Aim of the task ::
Please output, exactly and without pictures, the lines from the opening of the listing below through the line containing "Rakete (braun); Geschenk", both included.

The data ::
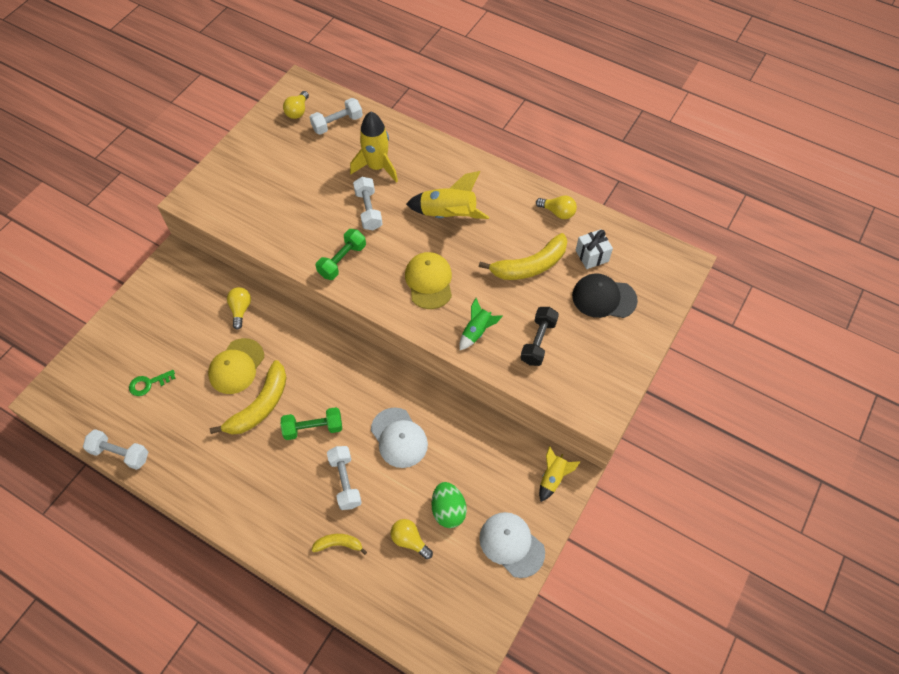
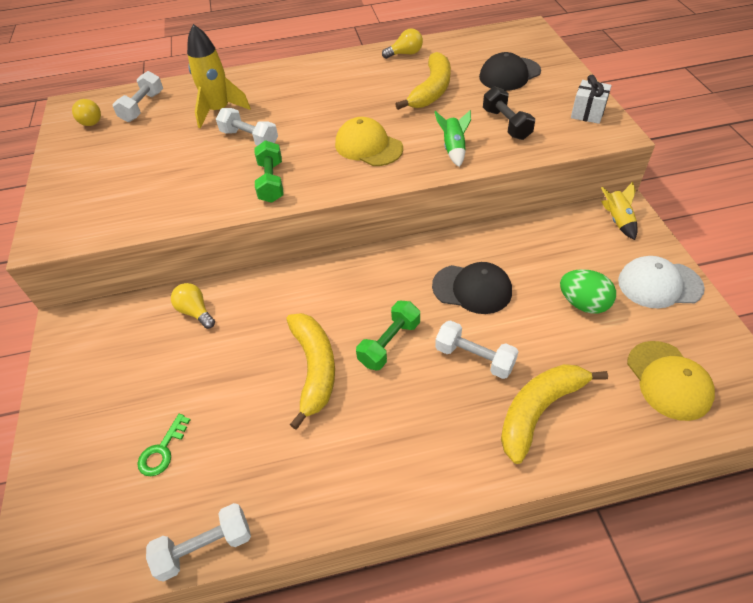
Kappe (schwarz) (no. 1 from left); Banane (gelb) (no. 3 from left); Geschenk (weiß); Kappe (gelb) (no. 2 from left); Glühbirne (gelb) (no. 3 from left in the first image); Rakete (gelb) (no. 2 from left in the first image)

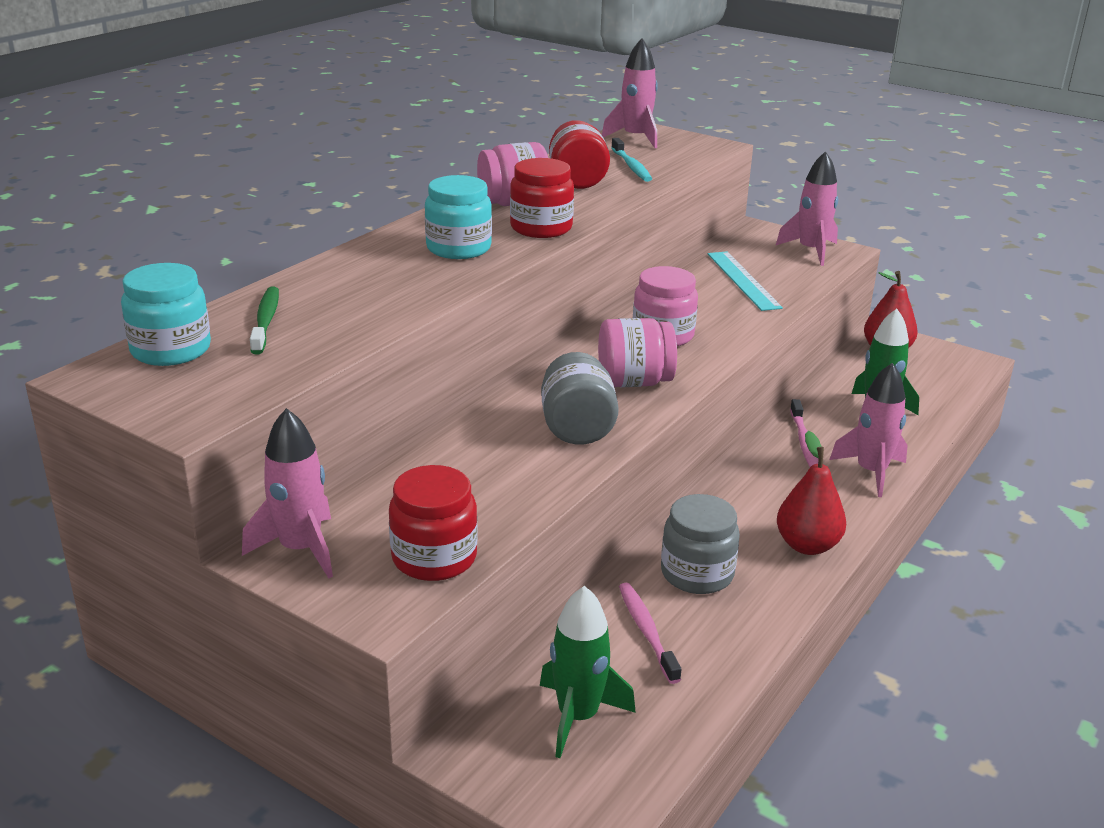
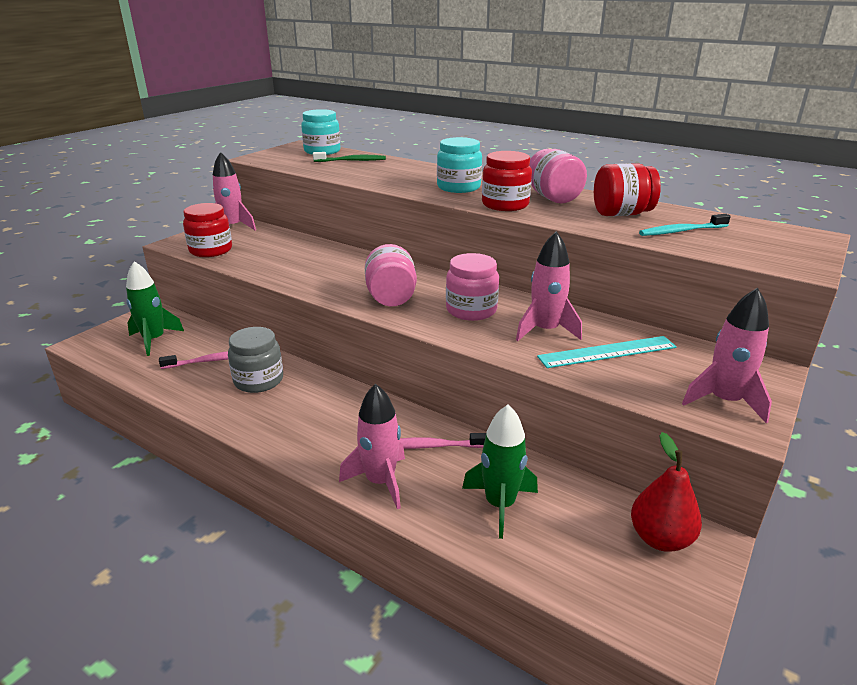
Rakete (rosa) (no. 3 from left); Einmachglas (grau) (no. 1 from left in the first image); Birne (rot) (no. 1 from left in the first image)

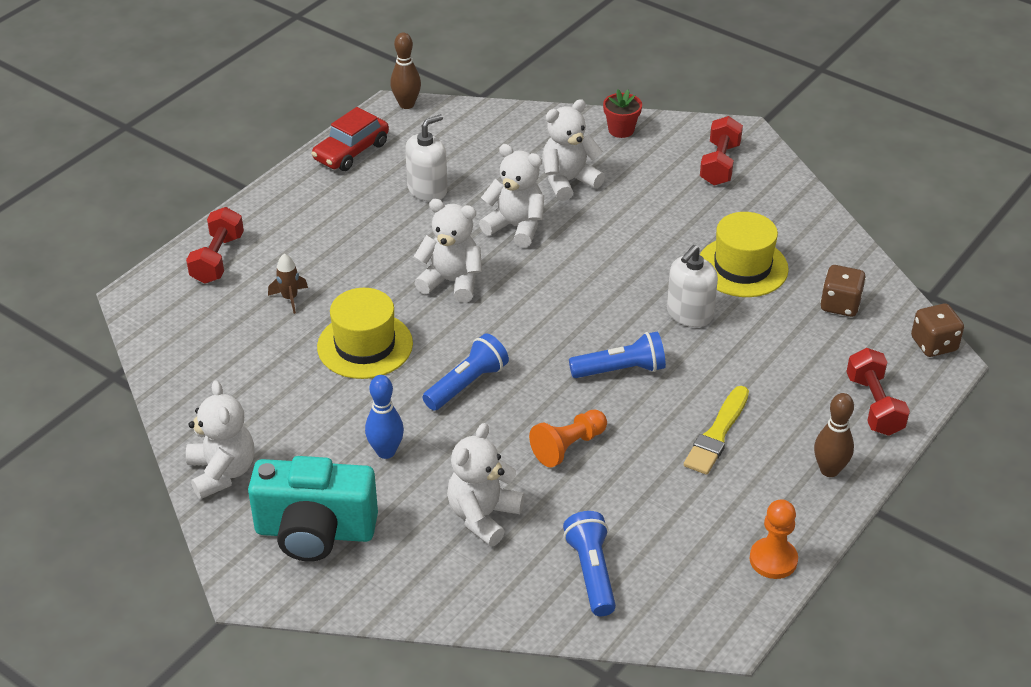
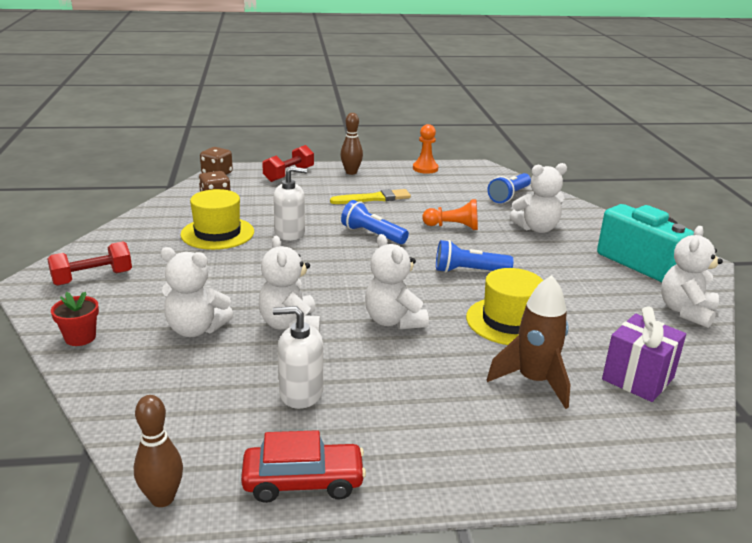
Rakete (braun); Geschenk (lila); Hantel (rot) (no. 1 from left in the first image); Bowlingkegel (blau)

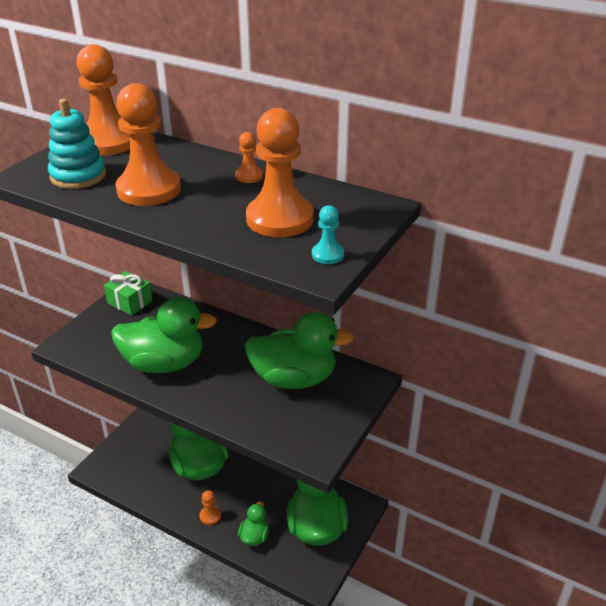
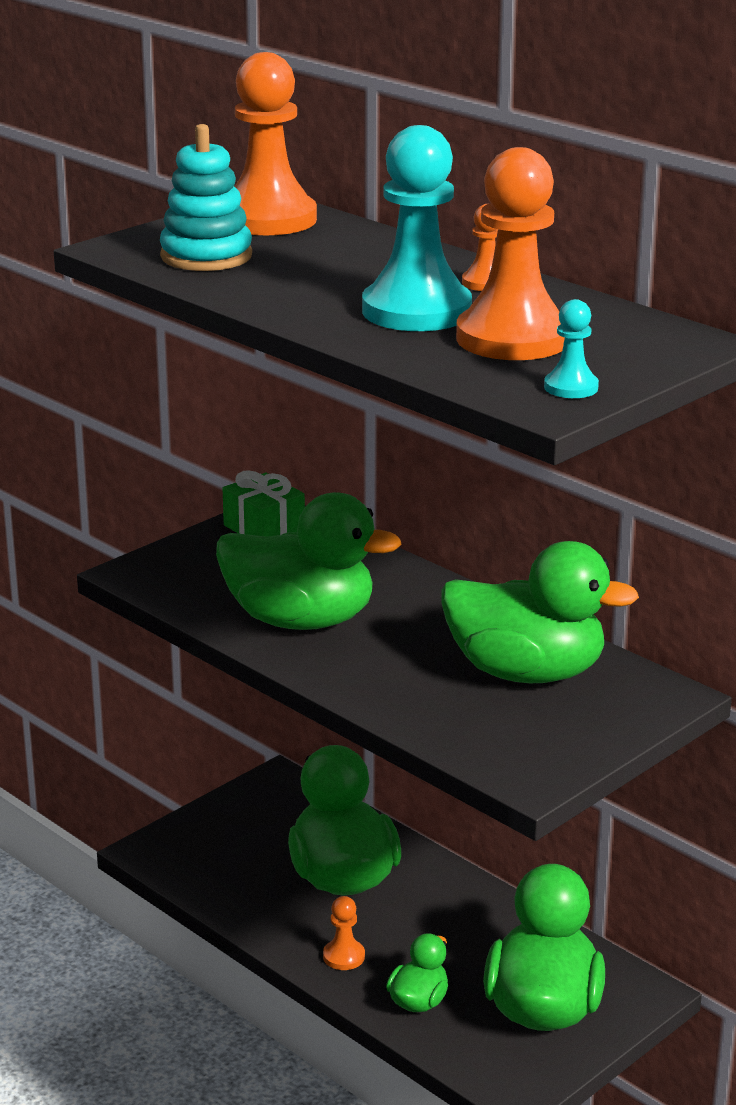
Bauer (türkis) (no. 1 from left); Bauer (orange) (no. 2 from left in the first image)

Problem solution ::
Kappe (schwarz) (no. 1 from left); Banane (gelb) (no. 3 from left); Geschenk (weiß); Kappe (gelb) (no. 2 from left); Glühbirne (gelb) (no. 3 from left in the first image); Rakete (gelb) (no. 2 from left in the first image)

Rakete (rosa) (no. 3 from left); Einmachglas (grau) (no. 1 from left in the first image); Birne (rot) (no. 1 from left in the first image)

Rakete (braun); Geschenk (lila); Hantel (rot) (no. 1 from left in the first image); Bowlingkegel (blau)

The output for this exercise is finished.